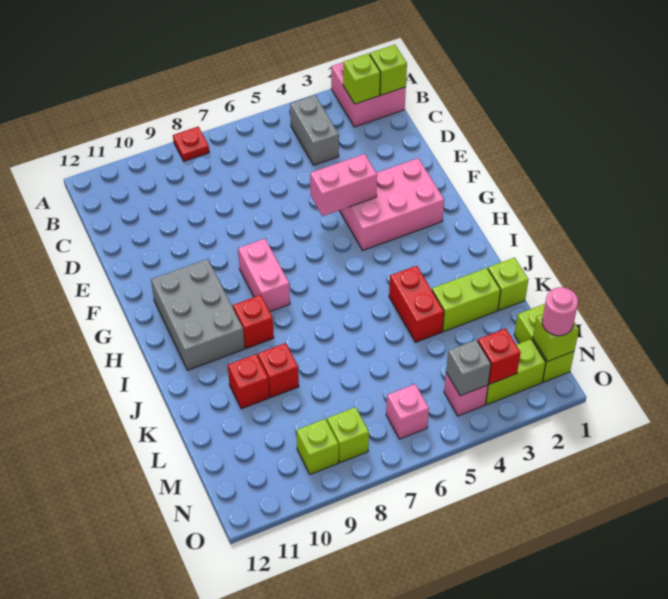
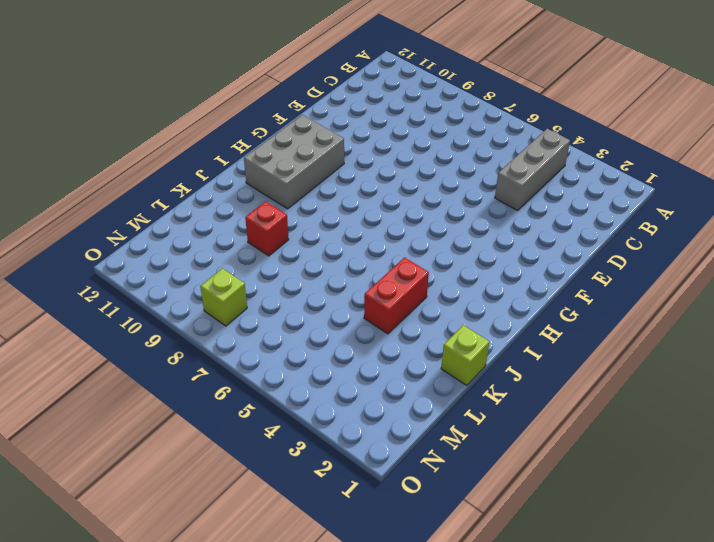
grey 1x3 brick [495,129,570,211] -> grey 1x2 brick [290,95,339,165]
none -> pink 2x2 brick [331,53,406,127]
none -> red 1x1 plate [173,127,209,161]
none -> pink 2x3 brick [340,158,444,250]

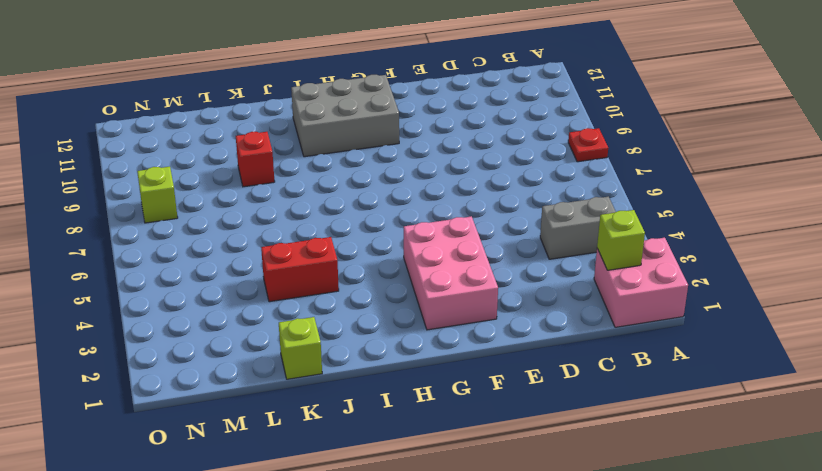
none -> pink 1x2 brick [238,239,290,312]
none -> red 1x1 brick [233,295,274,349]
none -> lime 1x2 brick [432,268,501,332]

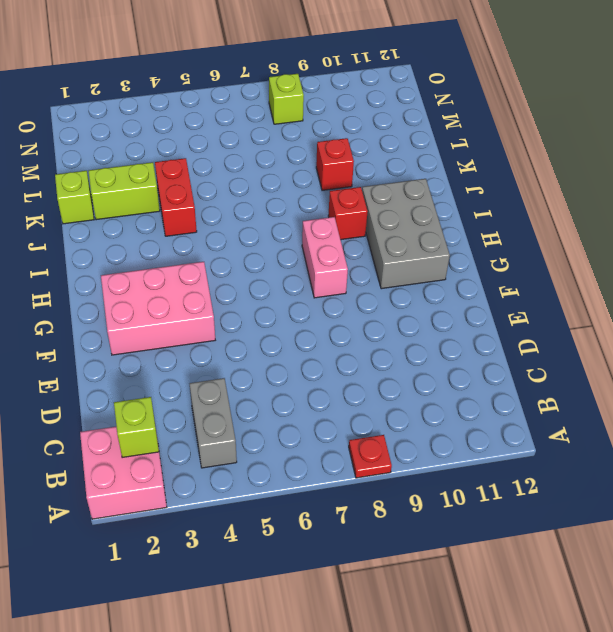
none -> red 1x1 brick [228,354,269,409]
none -> lime 1x2 brick [514,304,574,382]
none -> lime 1x2 brick [486,339,546,405]

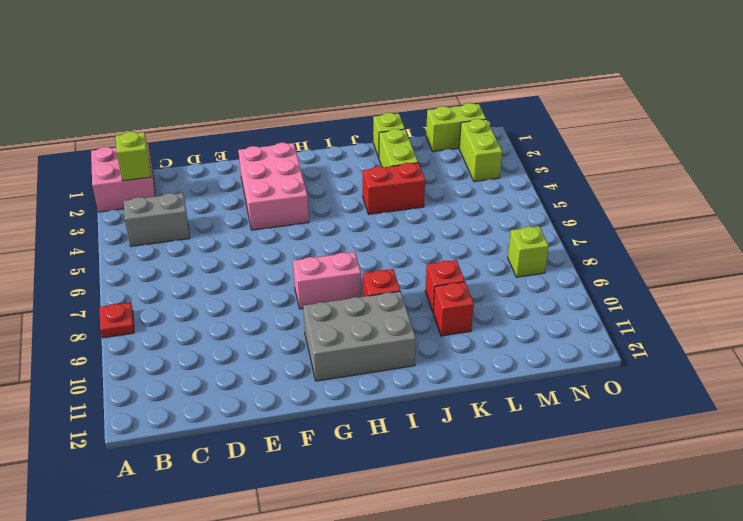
none -> pink 1x1 brick [444,373,488,416]
none -> pink 1x1 brick [386,384,429,439]
none -> lime 1x1 brick [296,419,339,475]

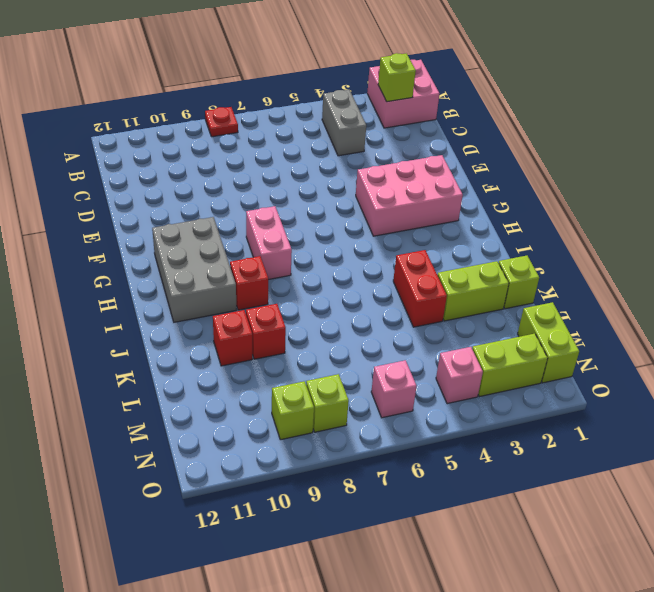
none -> lime 1x1 brick [370,45,407,95]
none -> pink 1x2 brick [310,154,377,216]
none -> lime 1x1 brick [533,314,579,362]

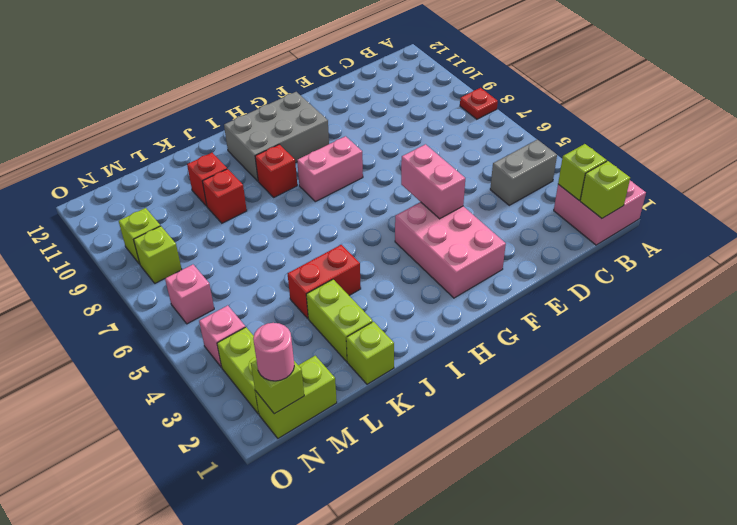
none -> red 1x1 brick [478,328,521,384]
none -> grey 1x1 brick [446,340,491,396]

-.-.-

**What needs to be done:**
An exact copy of the entries above is required, with the pictures left out.

**Expected output:**
grey 1x3 brick [495,129,570,211] -> grey 1x2 brick [290,95,339,165]
none -> pink 2x2 brick [331,53,406,127]
none -> red 1x1 plate [173,127,209,161]
none -> pink 2x3 brick [340,158,444,250]

none -> pink 1x2 brick [238,239,290,312]
none -> red 1x1 brick [233,295,274,349]
none -> lime 1x2 brick [432,268,501,332]

none -> red 1x1 brick [228,354,269,409]
none -> lime 1x2 brick [514,304,574,382]
none -> lime 1x2 brick [486,339,546,405]

none -> pink 1x1 brick [444,373,488,416]
none -> pink 1x1 brick [386,384,429,439]
none -> lime 1x1 brick [296,419,339,475]

none -> lime 1x1 brick [370,45,407,95]
none -> pink 1x2 brick [310,154,377,216]
none -> lime 1x1 brick [533,314,579,362]

none -> red 1x1 brick [478,328,521,384]
none -> grey 1x1 brick [446,340,491,396]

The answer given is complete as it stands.